Scan the entries below for the word "pink" and copy every line where it turns up.

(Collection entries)
Content starts

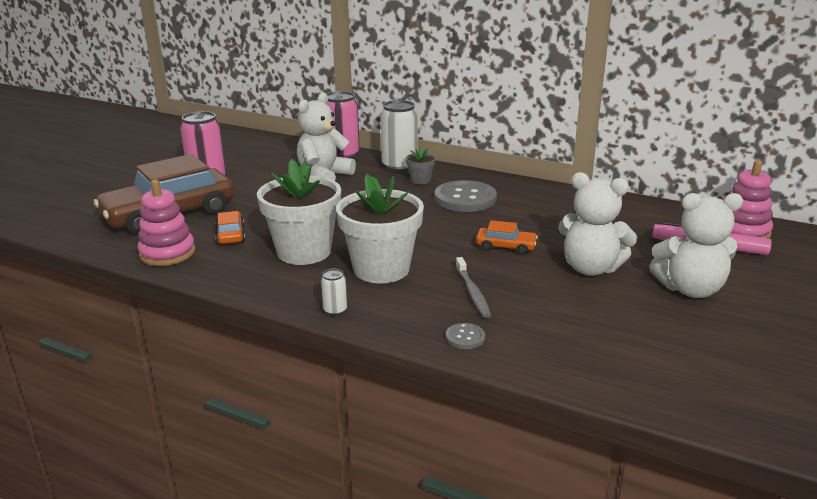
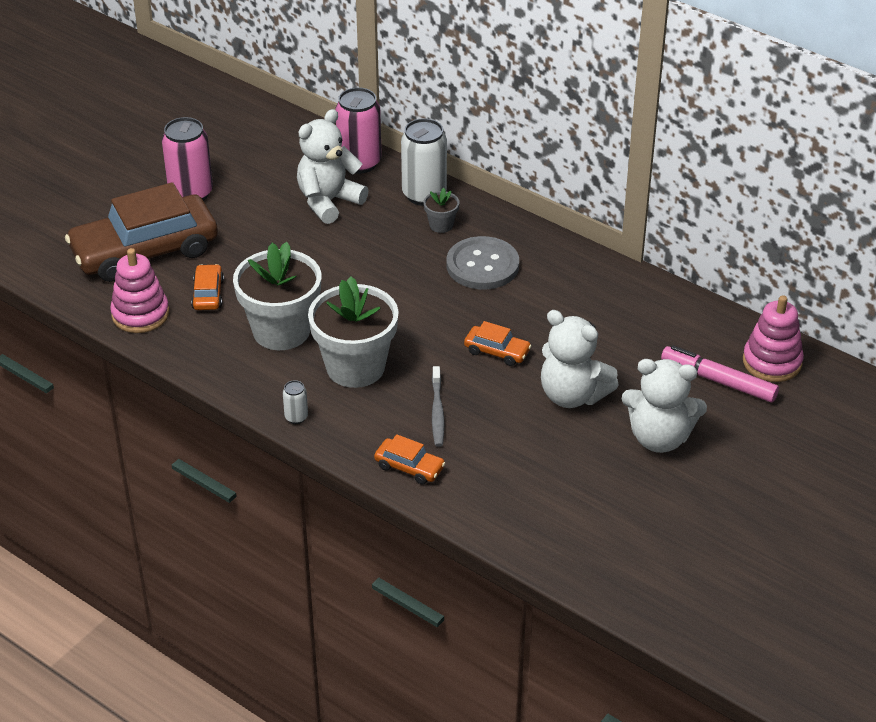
camera: 10 degrees right, 15 degrees up
(465, 337) = (409, 467): grey button -> orange car

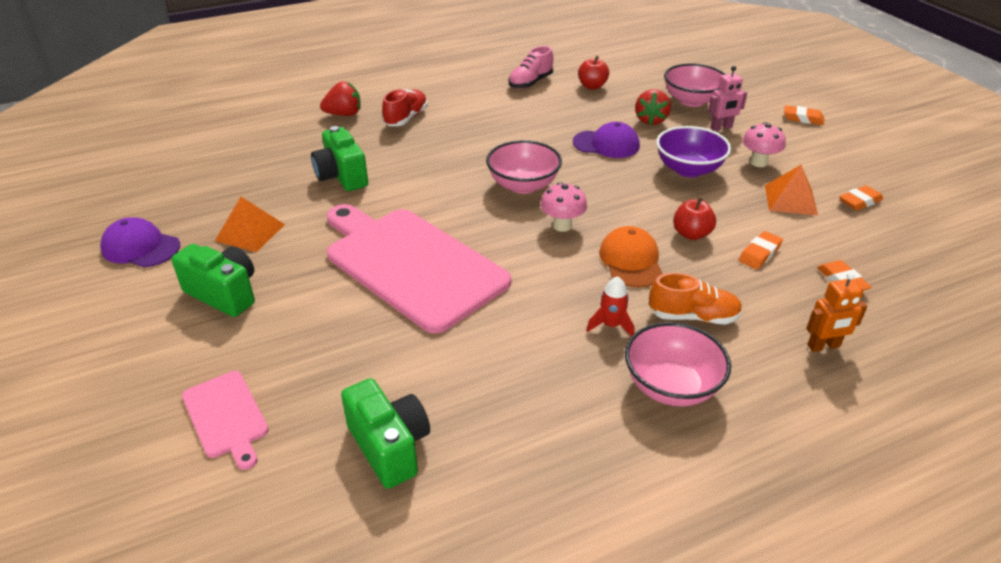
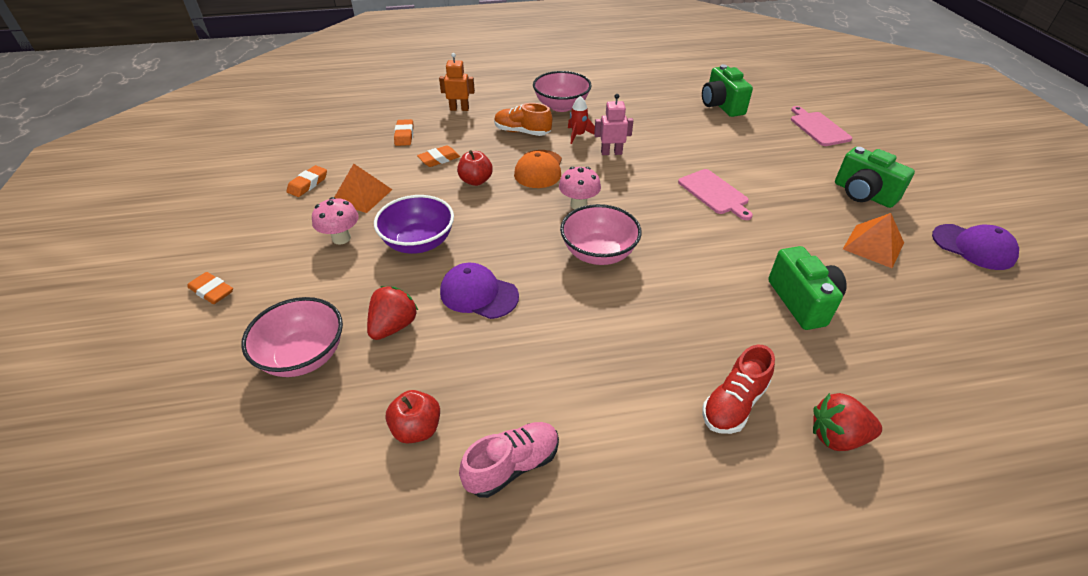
camera: 165 degrees left, 5 degrees up
(411, 264) = (714, 193): pink cutting board -> pink cutting board, size x0.46
(721, 128) = (323, 295): pink robot -> pink robot (611, 153)
(860, 201) = (308, 184): orange eraser -> orange eraser turned 45 degrees counterclockwise

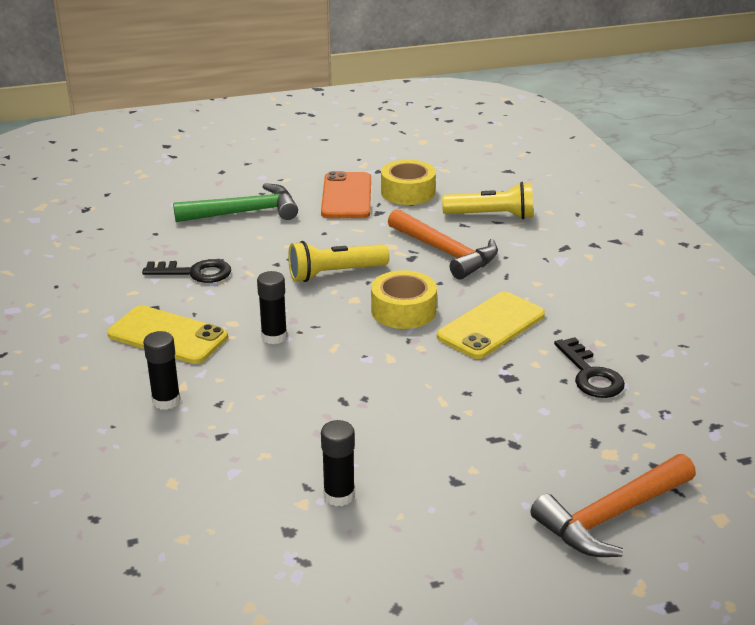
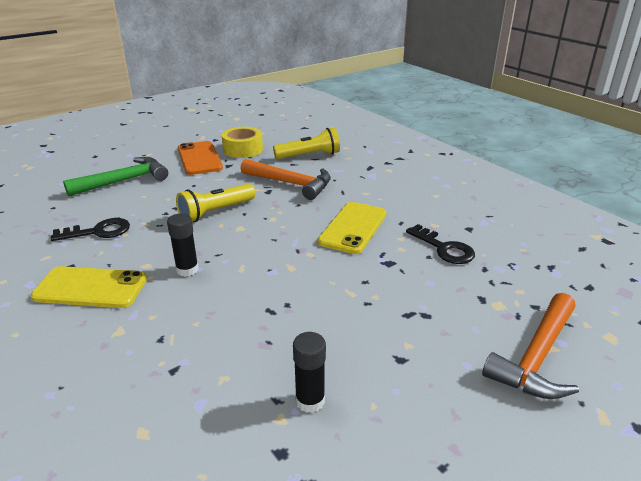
camera: 20 degrees left, 0 degrees up
(166, 401) = (108, 348): black glue stick -> none
(403, 310) = (282, 229): yellow tape -> none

Content ends

Problem solution:
(411, 264) = (714, 193): pink cutting board -> pink cutting board, size x0.46
(721, 128) = (323, 295): pink robot -> pink robot (611, 153)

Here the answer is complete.